• [ABOUT THIS EXERCISE]:
If a record contains a picture, leave the picture out and reproduce everything else exactly.

• [SUPPLIED DATA]:

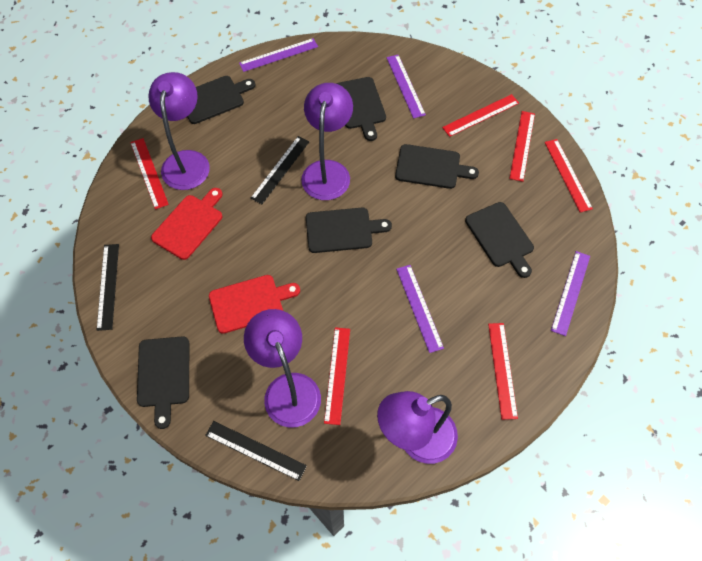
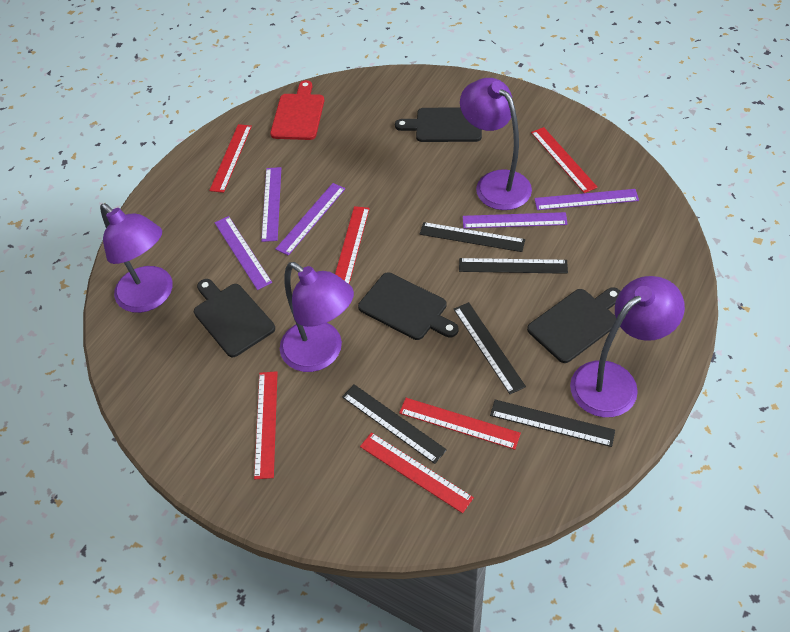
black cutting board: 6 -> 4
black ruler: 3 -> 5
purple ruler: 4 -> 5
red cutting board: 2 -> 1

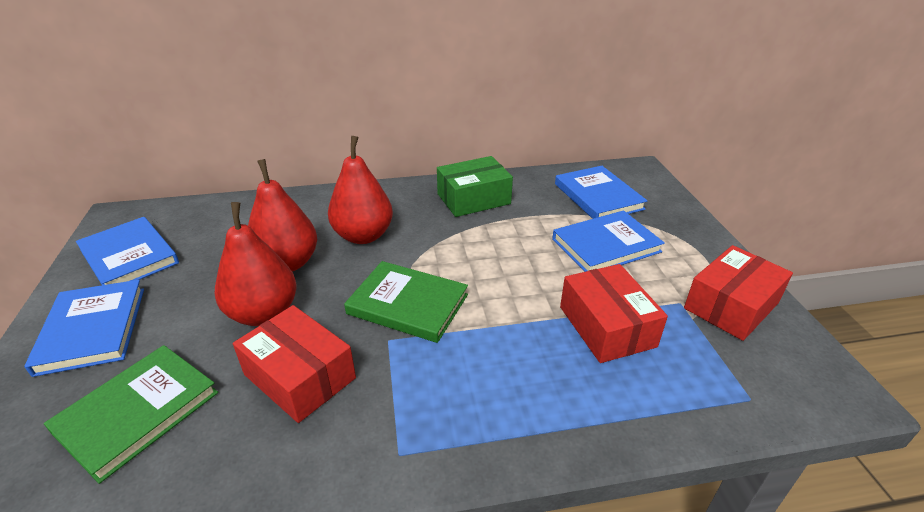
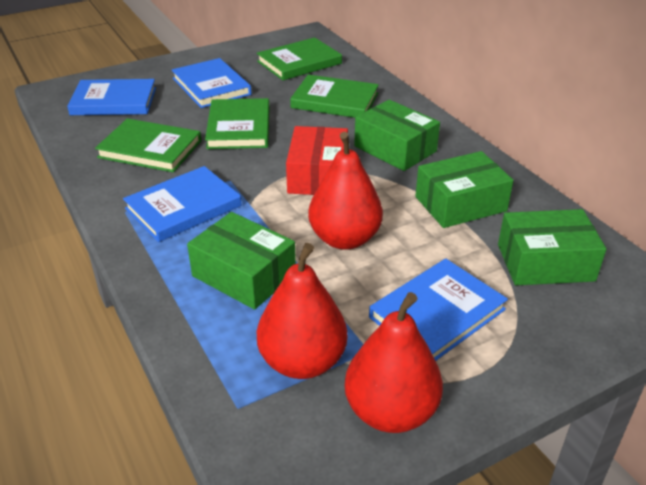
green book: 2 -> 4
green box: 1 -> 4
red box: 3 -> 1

• [WRITTEN SOLUTION]:
black cutting board: 6 -> 4
black ruler: 3 -> 5
purple ruler: 4 -> 5
red cutting board: 2 -> 1

green book: 2 -> 4
green box: 1 -> 4
red box: 3 -> 1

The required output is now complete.